§ YOUR OBJECTIVE
Please print exactly the lines below, from the start of the material up to and including the line with "none -> brown tile E5 level 1", but none of the pictures.

§ PROVIDED DATA
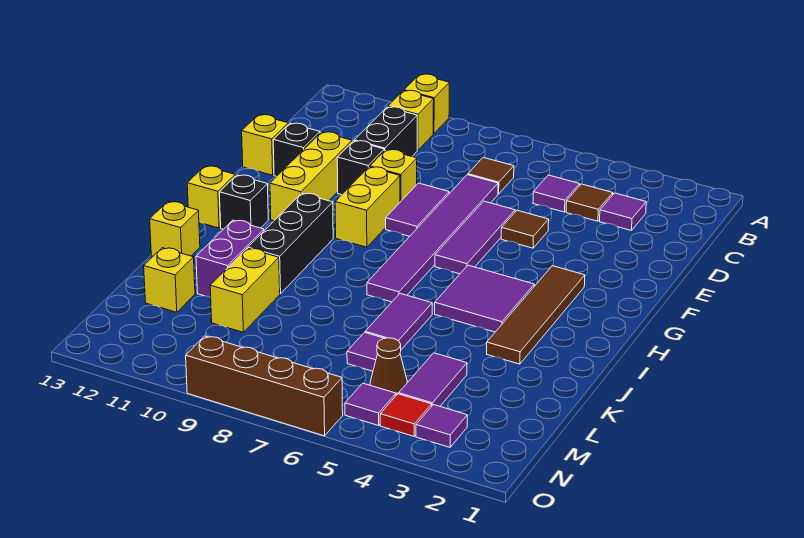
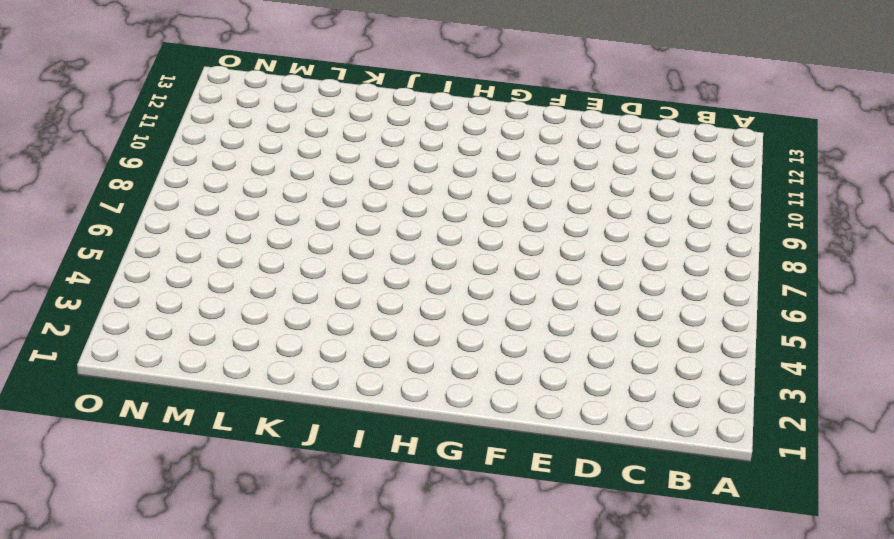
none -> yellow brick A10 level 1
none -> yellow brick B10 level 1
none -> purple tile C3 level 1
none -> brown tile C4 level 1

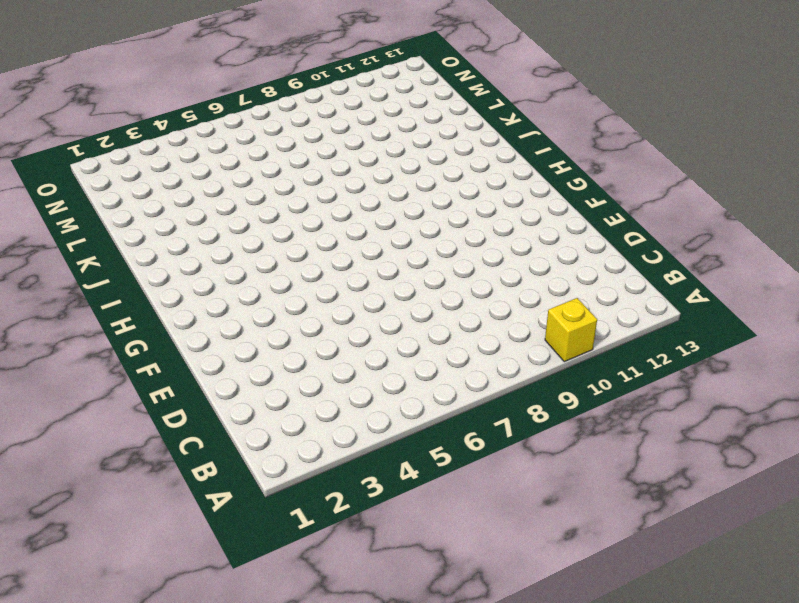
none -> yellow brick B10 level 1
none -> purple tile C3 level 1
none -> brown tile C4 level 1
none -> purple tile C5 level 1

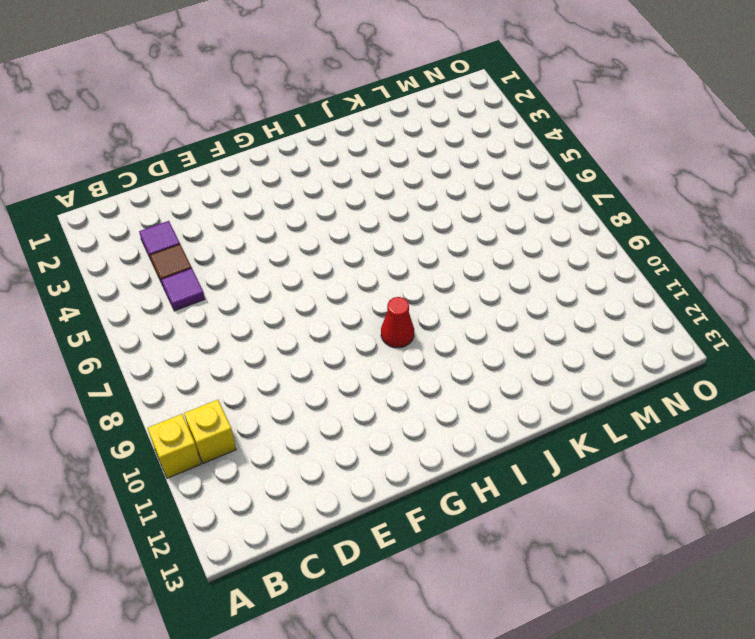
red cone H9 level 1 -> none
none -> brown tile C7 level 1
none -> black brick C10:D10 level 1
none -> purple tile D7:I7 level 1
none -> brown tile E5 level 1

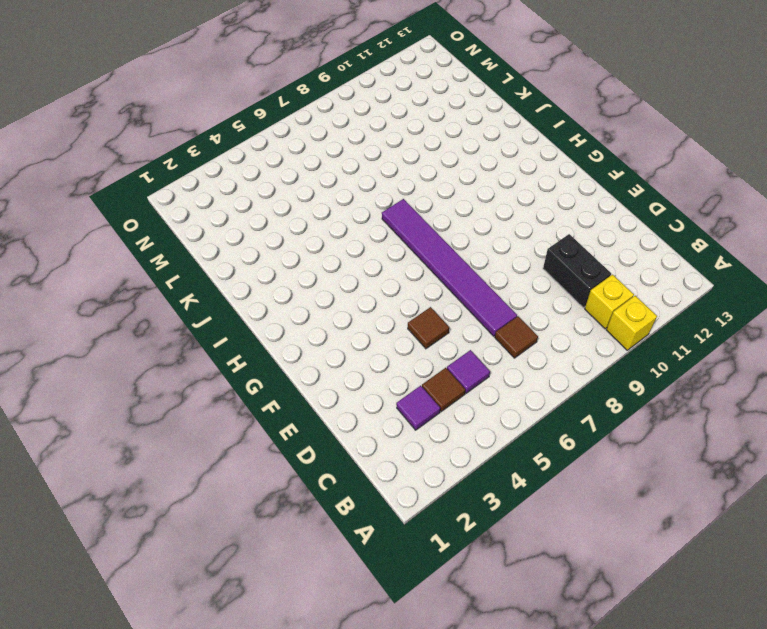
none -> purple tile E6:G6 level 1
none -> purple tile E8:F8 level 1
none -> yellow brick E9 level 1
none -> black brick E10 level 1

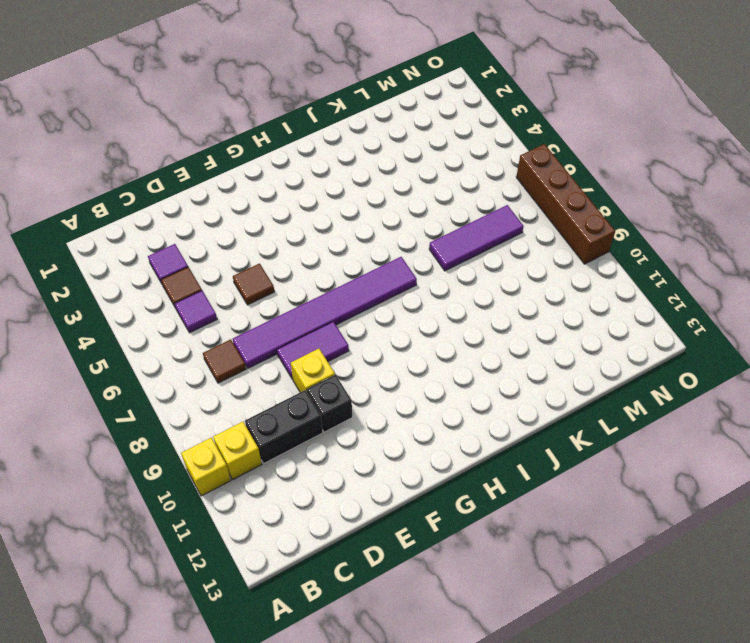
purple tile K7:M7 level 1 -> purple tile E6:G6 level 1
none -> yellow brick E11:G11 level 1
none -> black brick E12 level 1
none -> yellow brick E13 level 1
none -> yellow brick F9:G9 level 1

§ WRITTEN ANSWER
none -> yellow brick A10 level 1
none -> yellow brick B10 level 1
none -> purple tile C3 level 1
none -> brown tile C4 level 1

none -> yellow brick B10 level 1
none -> purple tile C3 level 1
none -> brown tile C4 level 1
none -> purple tile C5 level 1

red cone H9 level 1 -> none
none -> brown tile C7 level 1
none -> black brick C10:D10 level 1
none -> purple tile D7:I7 level 1
none -> brown tile E5 level 1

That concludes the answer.